[Source records]
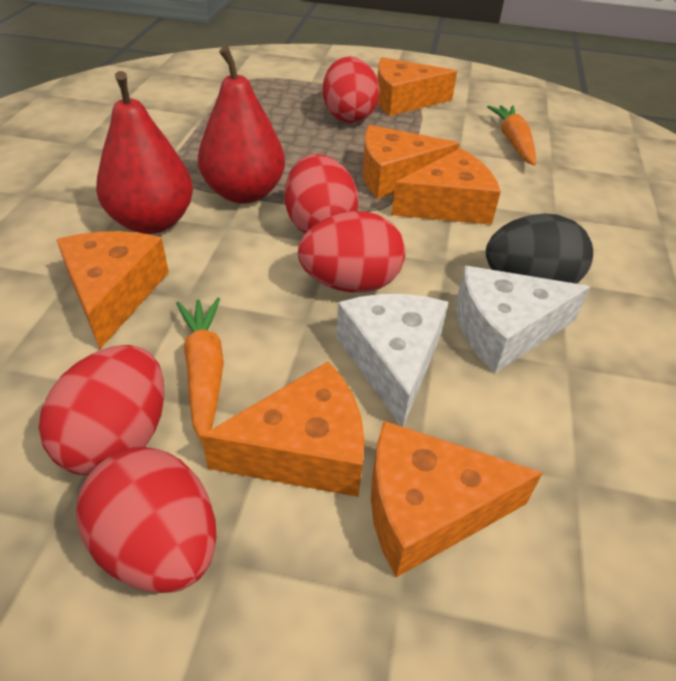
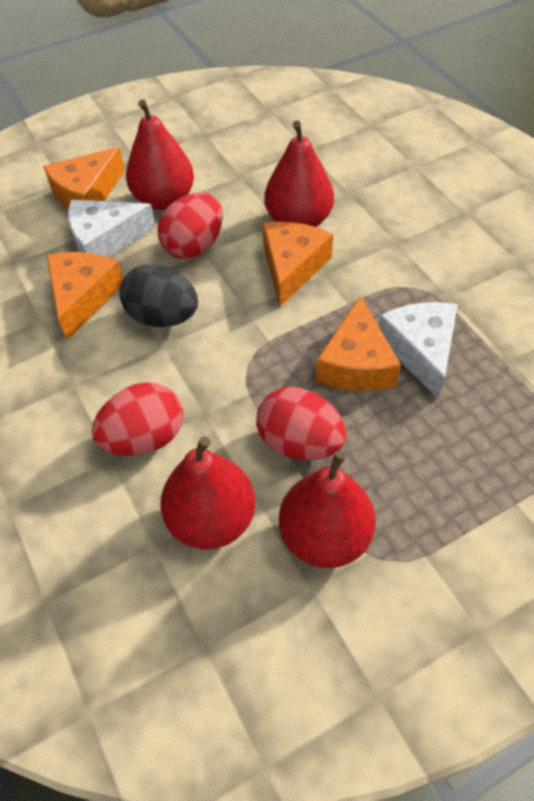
orange carrot: 2 -> 0
orange cheese: 6 -> 4
red egg: 5 -> 3
red pear: 2 -> 4

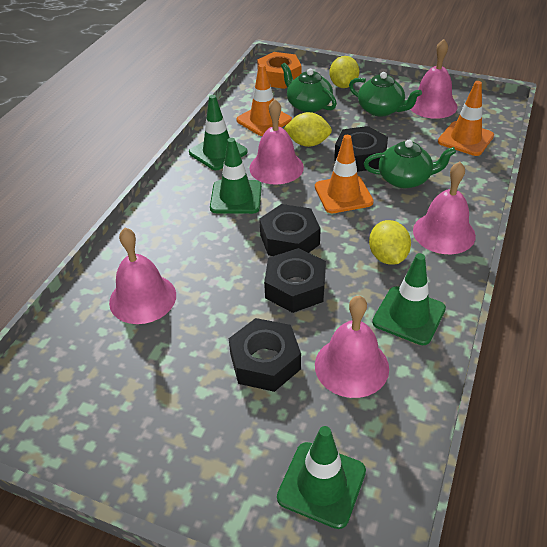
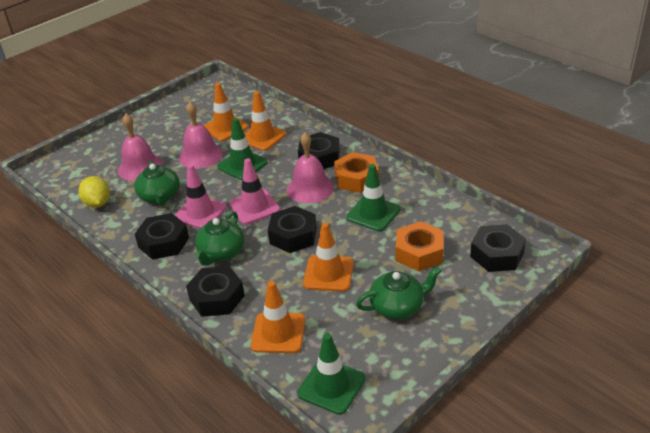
black nut: 4 -> 5
green traffic cone: 4 -> 3
orange nut: 1 -> 2
orange traffic cone: 3 -> 4
pink bell: 5 -> 3
pink traffic cone: 0 -> 2
yellow lemon: 3 -> 1

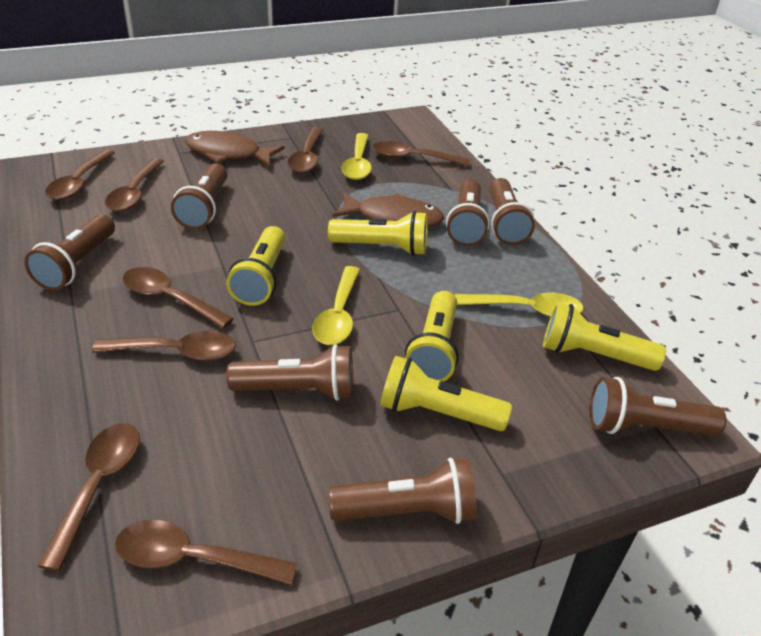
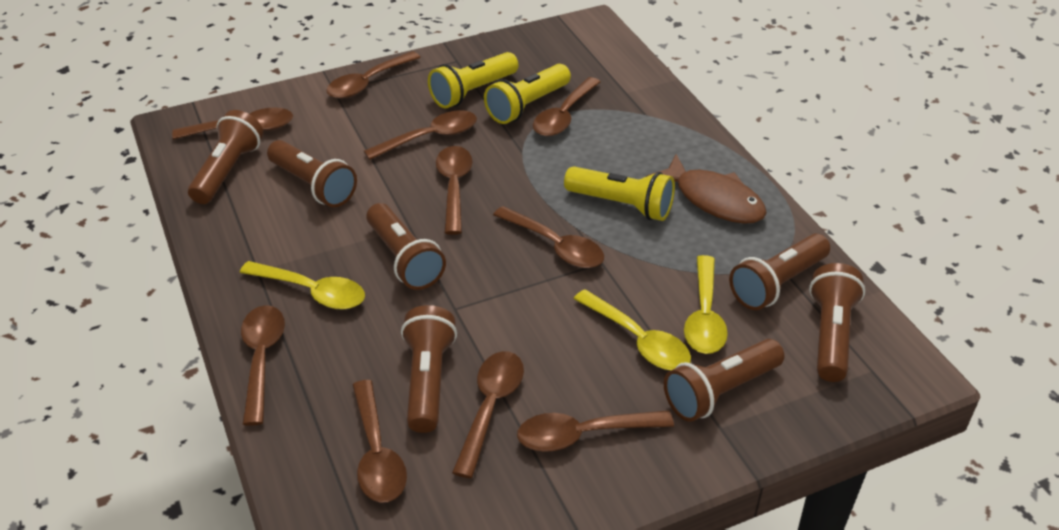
brown fish: 2 -> 1
brown spoon: 8 -> 10
yellow flashlight: 5 -> 3

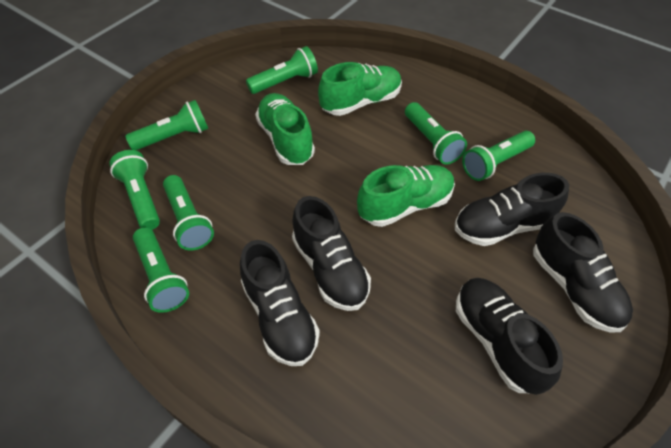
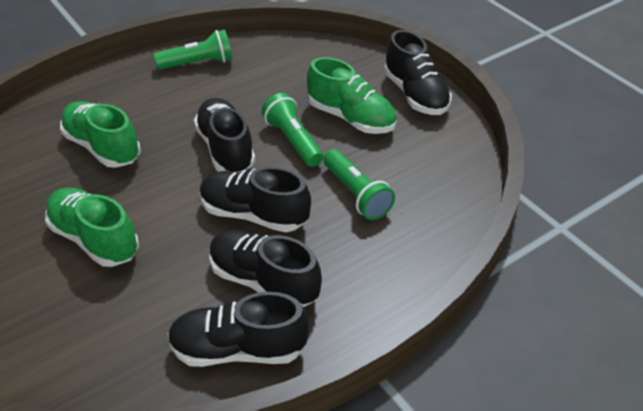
green flashlight: 7 -> 3

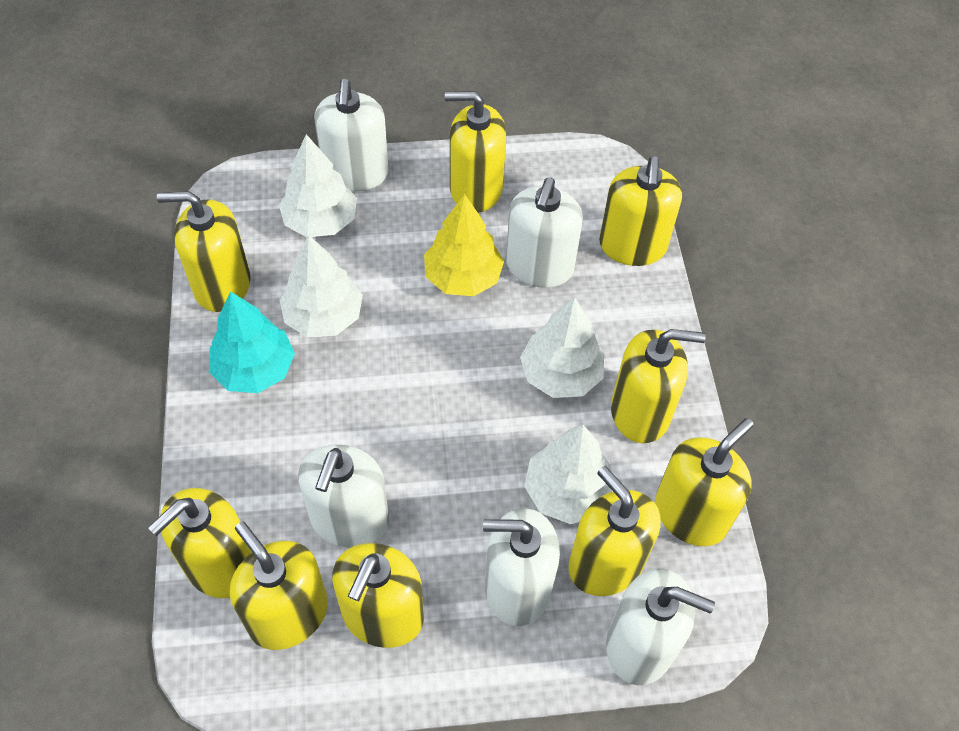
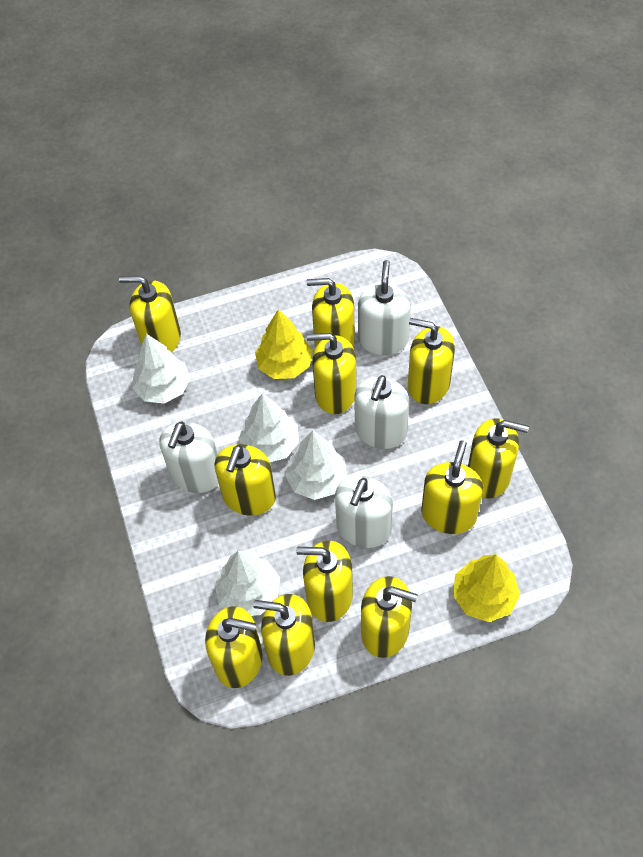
turquoise tree: 1 -> 0
white soap dispenser: 5 -> 4
yellow soap dispenser: 9 -> 11
yellow tree: 1 -> 2

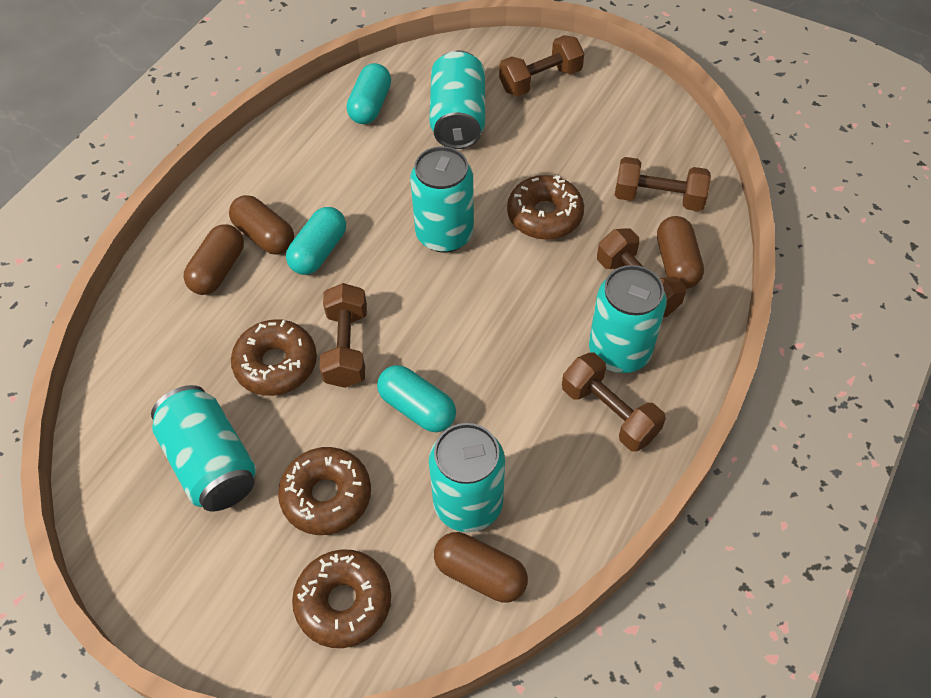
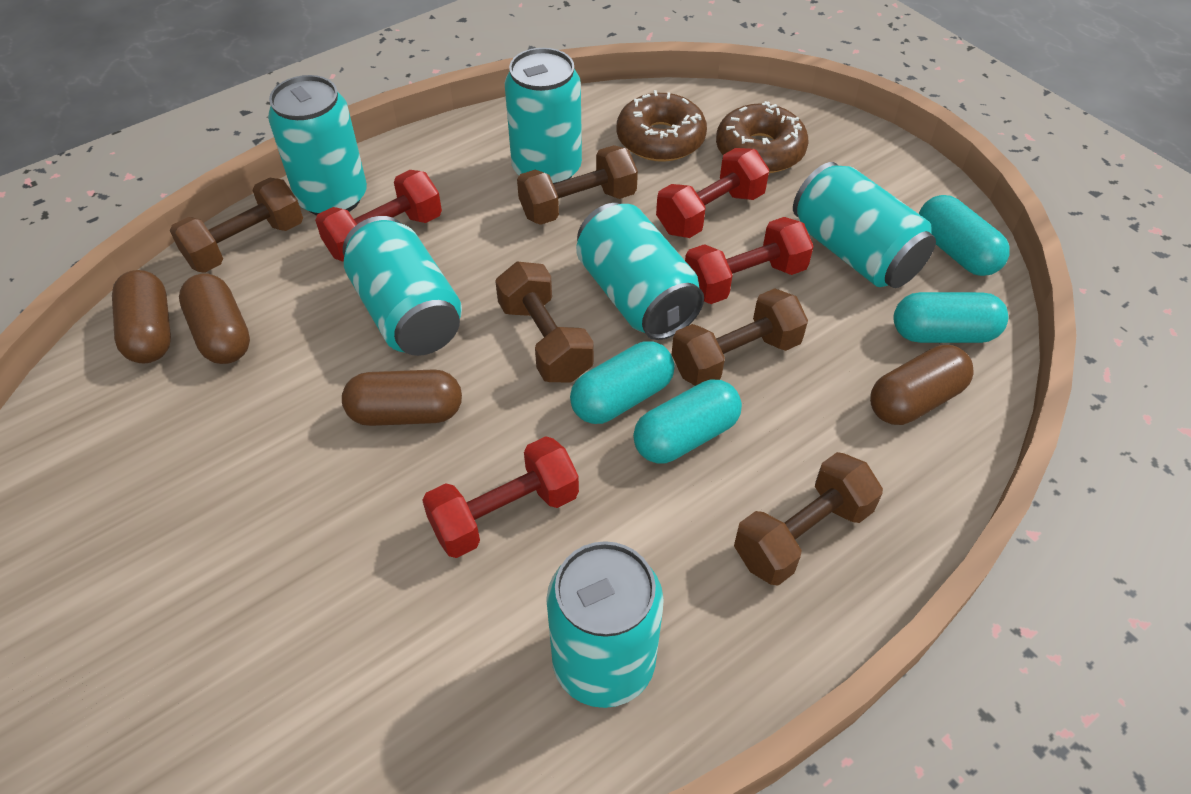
brown donut: 4 -> 2
red dumbbell: 0 -> 4
turquoise can: 5 -> 6
turquoise capsule: 3 -> 4

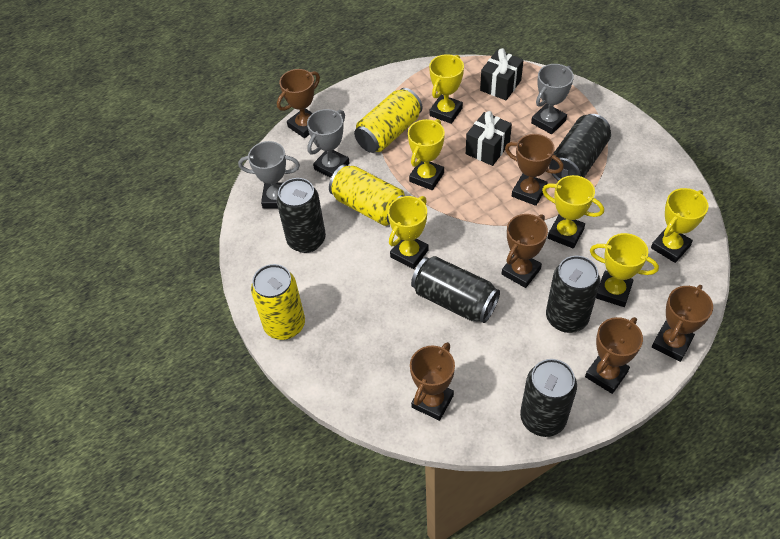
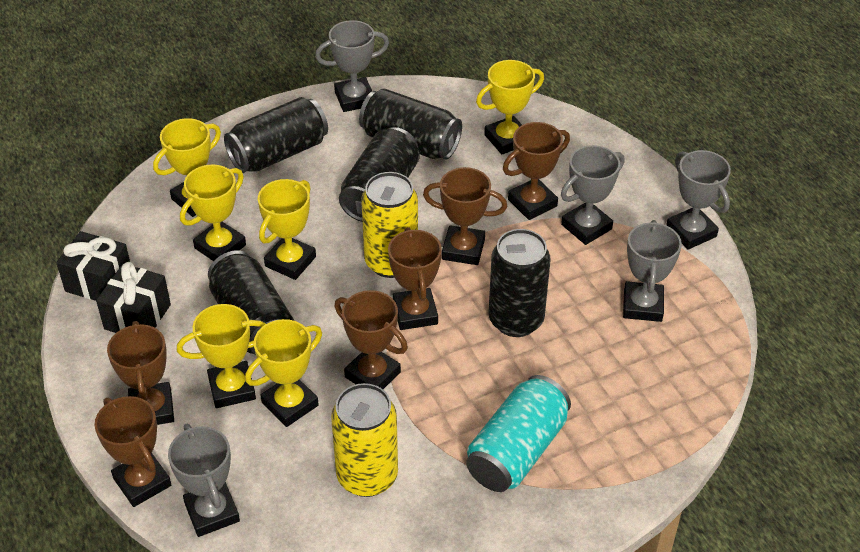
grey trophy: 3 -> 5
turquoise can: 0 -> 1
yellow can: 3 -> 2

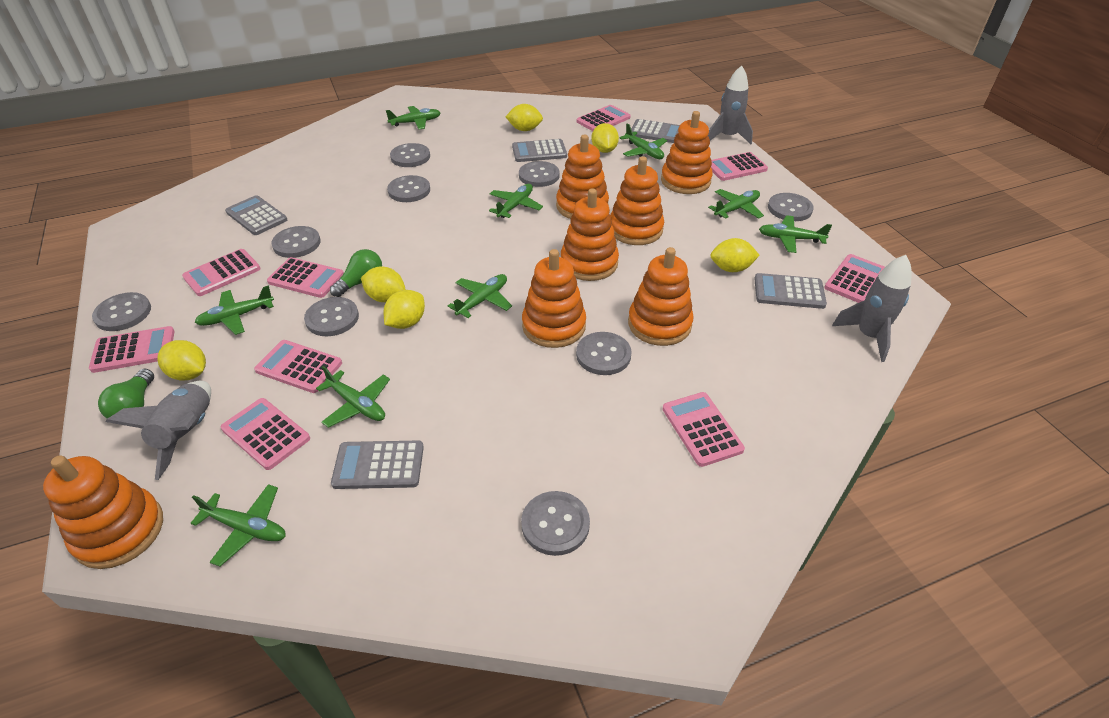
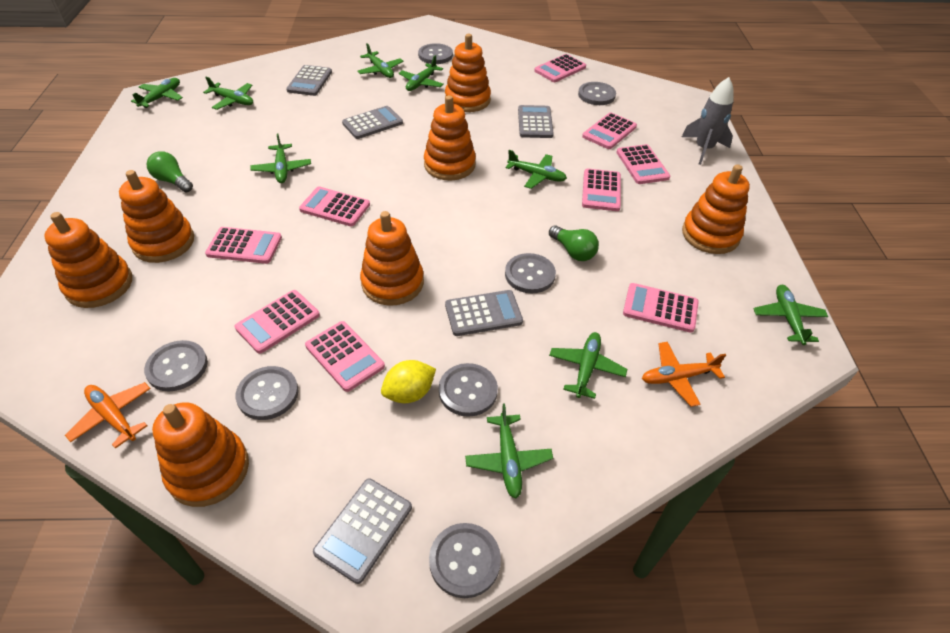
grey button: 9 -> 7
grey rocket: 3 -> 1
orange plane: 0 -> 2
yellow lemon: 6 -> 1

### WHAT THE EXERCISE ASKS
Extract the text of all the records above verbatim, excluding pictures.

### TASK RESULT
orange carrot: 2 -> 0
orange cheese: 6 -> 4
red egg: 5 -> 3
red pear: 2 -> 4

black nut: 4 -> 5
green traffic cone: 4 -> 3
orange nut: 1 -> 2
orange traffic cone: 3 -> 4
pink bell: 5 -> 3
pink traffic cone: 0 -> 2
yellow lemon: 3 -> 1

brown fish: 2 -> 1
brown spoon: 8 -> 10
yellow flashlight: 5 -> 3

green flashlight: 7 -> 3

turquoise tree: 1 -> 0
white soap dispenser: 5 -> 4
yellow soap dispenser: 9 -> 11
yellow tree: 1 -> 2

brown donut: 4 -> 2
red dumbbell: 0 -> 4
turquoise can: 5 -> 6
turquoise capsule: 3 -> 4

grey trophy: 3 -> 5
turquoise can: 0 -> 1
yellow can: 3 -> 2

grey button: 9 -> 7
grey rocket: 3 -> 1
orange plane: 0 -> 2
yellow lemon: 6 -> 1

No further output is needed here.